** Available data follows **

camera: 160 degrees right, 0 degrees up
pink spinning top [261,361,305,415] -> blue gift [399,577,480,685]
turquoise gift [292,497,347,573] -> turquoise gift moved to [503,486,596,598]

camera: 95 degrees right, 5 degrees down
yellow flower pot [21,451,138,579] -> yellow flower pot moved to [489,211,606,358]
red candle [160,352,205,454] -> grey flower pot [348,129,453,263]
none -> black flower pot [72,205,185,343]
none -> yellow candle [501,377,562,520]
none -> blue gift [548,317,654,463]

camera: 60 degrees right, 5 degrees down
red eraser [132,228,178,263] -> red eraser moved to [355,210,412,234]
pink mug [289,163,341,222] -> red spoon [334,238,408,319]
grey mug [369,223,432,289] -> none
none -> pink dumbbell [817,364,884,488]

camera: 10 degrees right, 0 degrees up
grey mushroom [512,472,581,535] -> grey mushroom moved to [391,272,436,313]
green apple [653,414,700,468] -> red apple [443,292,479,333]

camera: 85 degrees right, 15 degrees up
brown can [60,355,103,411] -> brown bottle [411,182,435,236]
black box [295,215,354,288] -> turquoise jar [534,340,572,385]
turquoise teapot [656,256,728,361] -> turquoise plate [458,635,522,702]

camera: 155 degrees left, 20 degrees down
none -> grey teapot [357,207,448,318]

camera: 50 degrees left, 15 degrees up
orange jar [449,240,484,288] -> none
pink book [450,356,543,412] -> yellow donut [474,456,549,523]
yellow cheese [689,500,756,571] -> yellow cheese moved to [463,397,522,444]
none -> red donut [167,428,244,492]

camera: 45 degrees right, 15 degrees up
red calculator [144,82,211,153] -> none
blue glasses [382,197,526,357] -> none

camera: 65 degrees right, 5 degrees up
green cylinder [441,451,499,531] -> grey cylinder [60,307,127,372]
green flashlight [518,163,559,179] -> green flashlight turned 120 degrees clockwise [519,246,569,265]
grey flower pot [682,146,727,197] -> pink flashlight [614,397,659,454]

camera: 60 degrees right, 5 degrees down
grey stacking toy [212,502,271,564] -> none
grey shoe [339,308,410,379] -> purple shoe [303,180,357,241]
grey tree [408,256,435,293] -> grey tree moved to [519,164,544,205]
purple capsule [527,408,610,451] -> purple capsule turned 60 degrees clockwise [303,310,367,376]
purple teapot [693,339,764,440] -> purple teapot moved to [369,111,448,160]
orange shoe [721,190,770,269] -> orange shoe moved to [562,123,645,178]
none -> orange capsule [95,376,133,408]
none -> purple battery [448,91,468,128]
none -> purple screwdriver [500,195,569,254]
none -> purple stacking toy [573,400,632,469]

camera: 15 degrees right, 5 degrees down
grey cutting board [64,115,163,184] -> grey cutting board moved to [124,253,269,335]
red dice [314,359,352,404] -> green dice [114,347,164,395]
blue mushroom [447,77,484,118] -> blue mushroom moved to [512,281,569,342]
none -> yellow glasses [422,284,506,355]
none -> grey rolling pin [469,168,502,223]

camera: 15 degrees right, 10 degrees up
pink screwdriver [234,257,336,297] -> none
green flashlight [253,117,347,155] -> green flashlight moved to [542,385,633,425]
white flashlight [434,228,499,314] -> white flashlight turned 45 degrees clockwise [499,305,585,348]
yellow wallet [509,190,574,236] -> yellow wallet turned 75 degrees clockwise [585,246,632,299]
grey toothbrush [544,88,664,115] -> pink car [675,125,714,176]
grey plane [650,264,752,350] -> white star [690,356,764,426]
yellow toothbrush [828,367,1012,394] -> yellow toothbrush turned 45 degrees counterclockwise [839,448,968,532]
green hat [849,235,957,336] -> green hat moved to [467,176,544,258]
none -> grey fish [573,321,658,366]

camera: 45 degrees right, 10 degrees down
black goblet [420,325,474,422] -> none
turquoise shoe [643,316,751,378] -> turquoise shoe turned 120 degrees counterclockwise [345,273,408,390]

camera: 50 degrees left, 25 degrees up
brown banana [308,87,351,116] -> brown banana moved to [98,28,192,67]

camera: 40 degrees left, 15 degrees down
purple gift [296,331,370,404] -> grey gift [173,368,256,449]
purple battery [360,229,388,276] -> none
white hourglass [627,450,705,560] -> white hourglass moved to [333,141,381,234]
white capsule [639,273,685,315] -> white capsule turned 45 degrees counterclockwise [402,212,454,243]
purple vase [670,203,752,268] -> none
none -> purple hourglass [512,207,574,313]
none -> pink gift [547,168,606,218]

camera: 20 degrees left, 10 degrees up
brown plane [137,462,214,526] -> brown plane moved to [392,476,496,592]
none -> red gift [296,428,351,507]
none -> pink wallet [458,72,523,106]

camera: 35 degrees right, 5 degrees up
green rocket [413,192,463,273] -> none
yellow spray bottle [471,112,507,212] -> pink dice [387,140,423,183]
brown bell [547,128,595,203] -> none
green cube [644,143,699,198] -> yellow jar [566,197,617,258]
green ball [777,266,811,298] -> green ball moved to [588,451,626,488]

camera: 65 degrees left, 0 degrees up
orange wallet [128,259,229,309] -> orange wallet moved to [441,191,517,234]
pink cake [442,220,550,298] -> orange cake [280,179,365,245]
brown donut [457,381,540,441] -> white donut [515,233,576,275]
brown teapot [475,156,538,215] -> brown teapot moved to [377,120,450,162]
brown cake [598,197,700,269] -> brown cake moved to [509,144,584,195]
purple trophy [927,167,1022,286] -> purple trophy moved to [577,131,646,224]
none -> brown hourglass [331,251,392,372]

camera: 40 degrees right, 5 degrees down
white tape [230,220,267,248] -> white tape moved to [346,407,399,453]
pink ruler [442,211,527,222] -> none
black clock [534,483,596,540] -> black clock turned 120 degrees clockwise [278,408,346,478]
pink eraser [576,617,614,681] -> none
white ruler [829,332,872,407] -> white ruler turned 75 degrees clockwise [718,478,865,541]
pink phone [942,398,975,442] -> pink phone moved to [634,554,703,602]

** End of Available data **

Work instructions
Transcribe every record above exactly.

Answer space
camera: 160 degrees right, 0 degrees up
pink spinning top [261,361,305,415] -> blue gift [399,577,480,685]
turquoise gift [292,497,347,573] -> turquoise gift moved to [503,486,596,598]

camera: 95 degrees right, 5 degrees down
yellow flower pot [21,451,138,579] -> yellow flower pot moved to [489,211,606,358]
red candle [160,352,205,454] -> grey flower pot [348,129,453,263]
none -> black flower pot [72,205,185,343]
none -> yellow candle [501,377,562,520]
none -> blue gift [548,317,654,463]

camera: 60 degrees right, 5 degrees down
red eraser [132,228,178,263] -> red eraser moved to [355,210,412,234]
pink mug [289,163,341,222] -> red spoon [334,238,408,319]
grey mug [369,223,432,289] -> none
none -> pink dumbbell [817,364,884,488]

camera: 10 degrees right, 0 degrees up
grey mushroom [512,472,581,535] -> grey mushroom moved to [391,272,436,313]
green apple [653,414,700,468] -> red apple [443,292,479,333]

camera: 85 degrees right, 15 degrees up
brown can [60,355,103,411] -> brown bottle [411,182,435,236]
black box [295,215,354,288] -> turquoise jar [534,340,572,385]
turquoise teapot [656,256,728,361] -> turquoise plate [458,635,522,702]

camera: 155 degrees left, 20 degrees down
none -> grey teapot [357,207,448,318]

camera: 50 degrees left, 15 degrees up
orange jar [449,240,484,288] -> none
pink book [450,356,543,412] -> yellow donut [474,456,549,523]
yellow cheese [689,500,756,571] -> yellow cheese moved to [463,397,522,444]
none -> red donut [167,428,244,492]

camera: 45 degrees right, 15 degrees up
red calculator [144,82,211,153] -> none
blue glasses [382,197,526,357] -> none

camera: 65 degrees right, 5 degrees up
green cylinder [441,451,499,531] -> grey cylinder [60,307,127,372]
green flashlight [518,163,559,179] -> green flashlight turned 120 degrees clockwise [519,246,569,265]
grey flower pot [682,146,727,197] -> pink flashlight [614,397,659,454]

camera: 60 degrees right, 5 degrees down
grey stacking toy [212,502,271,564] -> none
grey shoe [339,308,410,379] -> purple shoe [303,180,357,241]
grey tree [408,256,435,293] -> grey tree moved to [519,164,544,205]
purple capsule [527,408,610,451] -> purple capsule turned 60 degrees clockwise [303,310,367,376]
purple teapot [693,339,764,440] -> purple teapot moved to [369,111,448,160]
orange shoe [721,190,770,269] -> orange shoe moved to [562,123,645,178]
none -> orange capsule [95,376,133,408]
none -> purple battery [448,91,468,128]
none -> purple screwdriver [500,195,569,254]
none -> purple stacking toy [573,400,632,469]

camera: 15 degrees right, 5 degrees down
grey cutting board [64,115,163,184] -> grey cutting board moved to [124,253,269,335]
red dice [314,359,352,404] -> green dice [114,347,164,395]
blue mushroom [447,77,484,118] -> blue mushroom moved to [512,281,569,342]
none -> yellow glasses [422,284,506,355]
none -> grey rolling pin [469,168,502,223]

camera: 15 degrees right, 10 degrees up
pink screwdriver [234,257,336,297] -> none
green flashlight [253,117,347,155] -> green flashlight moved to [542,385,633,425]
white flashlight [434,228,499,314] -> white flashlight turned 45 degrees clockwise [499,305,585,348]
yellow wallet [509,190,574,236] -> yellow wallet turned 75 degrees clockwise [585,246,632,299]
grey toothbrush [544,88,664,115] -> pink car [675,125,714,176]
grey plane [650,264,752,350] -> white star [690,356,764,426]
yellow toothbrush [828,367,1012,394] -> yellow toothbrush turned 45 degrees counterclockwise [839,448,968,532]
green hat [849,235,957,336] -> green hat moved to [467,176,544,258]
none -> grey fish [573,321,658,366]

camera: 45 degrees right, 10 degrees down
black goblet [420,325,474,422] -> none
turquoise shoe [643,316,751,378] -> turquoise shoe turned 120 degrees counterclockwise [345,273,408,390]

camera: 50 degrees left, 25 degrees up
brown banana [308,87,351,116] -> brown banana moved to [98,28,192,67]

camera: 40 degrees left, 15 degrees down
purple gift [296,331,370,404] -> grey gift [173,368,256,449]
purple battery [360,229,388,276] -> none
white hourglass [627,450,705,560] -> white hourglass moved to [333,141,381,234]
white capsule [639,273,685,315] -> white capsule turned 45 degrees counterclockwise [402,212,454,243]
purple vase [670,203,752,268] -> none
none -> purple hourglass [512,207,574,313]
none -> pink gift [547,168,606,218]

camera: 20 degrees left, 10 degrees up
brown plane [137,462,214,526] -> brown plane moved to [392,476,496,592]
none -> red gift [296,428,351,507]
none -> pink wallet [458,72,523,106]

camera: 35 degrees right, 5 degrees up
green rocket [413,192,463,273] -> none
yellow spray bottle [471,112,507,212] -> pink dice [387,140,423,183]
brown bell [547,128,595,203] -> none
green cube [644,143,699,198] -> yellow jar [566,197,617,258]
green ball [777,266,811,298] -> green ball moved to [588,451,626,488]

camera: 65 degrees left, 0 degrees up
orange wallet [128,259,229,309] -> orange wallet moved to [441,191,517,234]
pink cake [442,220,550,298] -> orange cake [280,179,365,245]
brown donut [457,381,540,441] -> white donut [515,233,576,275]
brown teapot [475,156,538,215] -> brown teapot moved to [377,120,450,162]
brown cake [598,197,700,269] -> brown cake moved to [509,144,584,195]
purple trophy [927,167,1022,286] -> purple trophy moved to [577,131,646,224]
none -> brown hourglass [331,251,392,372]

camera: 40 degrees right, 5 degrees down
white tape [230,220,267,248] -> white tape moved to [346,407,399,453]
pink ruler [442,211,527,222] -> none
black clock [534,483,596,540] -> black clock turned 120 degrees clockwise [278,408,346,478]
pink eraser [576,617,614,681] -> none
white ruler [829,332,872,407] -> white ruler turned 75 degrees clockwise [718,478,865,541]
pink phone [942,398,975,442] -> pink phone moved to [634,554,703,602]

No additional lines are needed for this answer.